YOUR INSTRUCTIONS: Word for word, output every line of the material below, minus pictures.
** EXERCISE DATA follows **
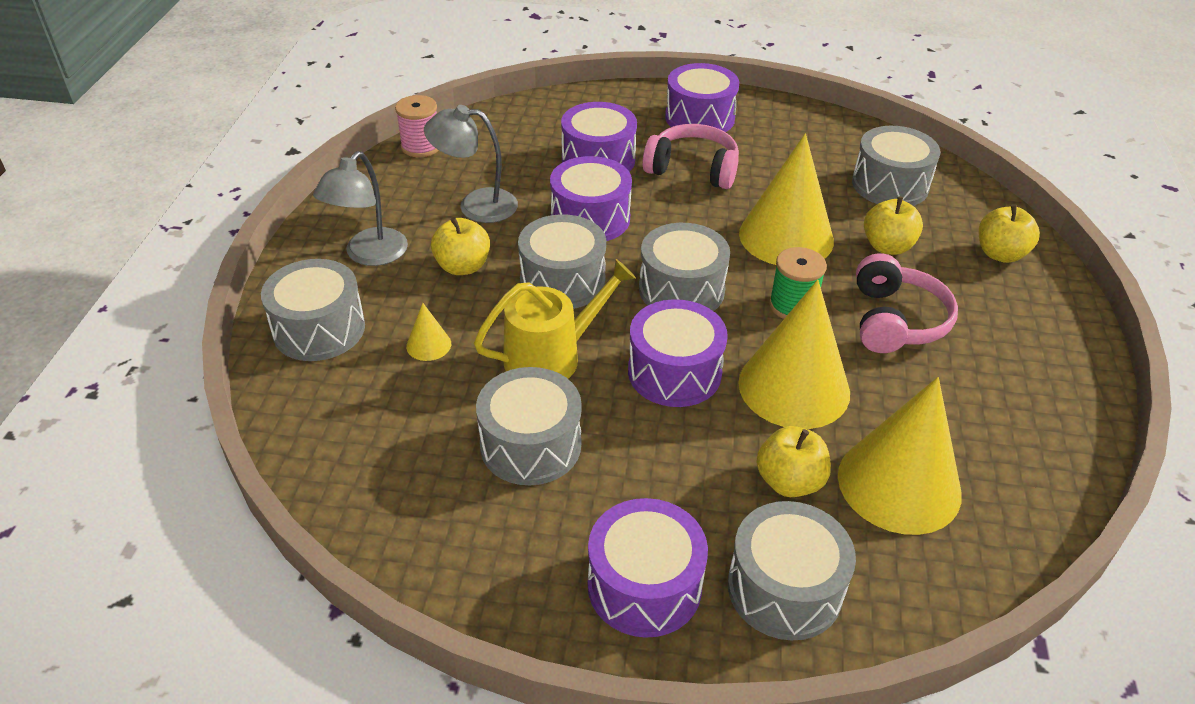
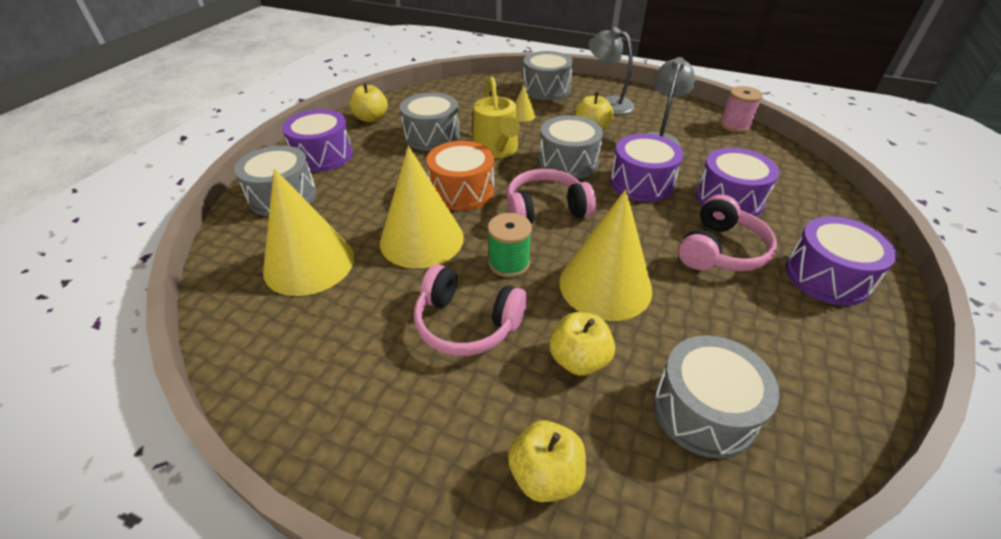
camera: 105 degrees right, 0 degrees up
(674, 372) = (462, 191): purple drum -> orange drum
(681, 289) = (545, 210): grey drum -> pink headphones
(789, 481) = (347, 216): yellow apple -> yellow apple (371, 118)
** End of EXERCISE DATA **
RESPONSE TO THIS TASK:
camera: 105 degrees right, 0 degrees up
(674, 372) = (462, 191): purple drum -> orange drum
(681, 289) = (545, 210): grey drum -> pink headphones
(789, 481) = (347, 216): yellow apple -> yellow apple (371, 118)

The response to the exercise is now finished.